Set down exactly, and only, the lines from the one with "[(308,310),(325,291),(309,277),(292,296),(308,310)]" to the final line of the entries, both included.

Dataset excerpts below:

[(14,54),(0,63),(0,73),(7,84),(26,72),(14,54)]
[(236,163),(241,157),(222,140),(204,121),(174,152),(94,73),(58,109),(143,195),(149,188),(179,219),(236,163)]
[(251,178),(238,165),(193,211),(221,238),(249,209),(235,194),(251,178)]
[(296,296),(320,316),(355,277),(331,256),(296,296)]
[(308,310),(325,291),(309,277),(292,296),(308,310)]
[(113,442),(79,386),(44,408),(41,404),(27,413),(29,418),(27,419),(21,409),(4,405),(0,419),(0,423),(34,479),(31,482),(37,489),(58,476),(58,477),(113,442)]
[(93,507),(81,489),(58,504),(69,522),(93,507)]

End of Dataset excerpts.

_Written response_:
[(308,310),(325,291),(309,277),(292,296),(308,310)]
[(113,442),(79,386),(44,408),(41,404),(27,413),(29,418),(27,419),(21,409),(4,405),(0,419),(0,423),(34,479),(31,482),(37,489),(58,476),(58,477),(113,442)]
[(93,507),(81,489),(58,504),(69,522),(93,507)]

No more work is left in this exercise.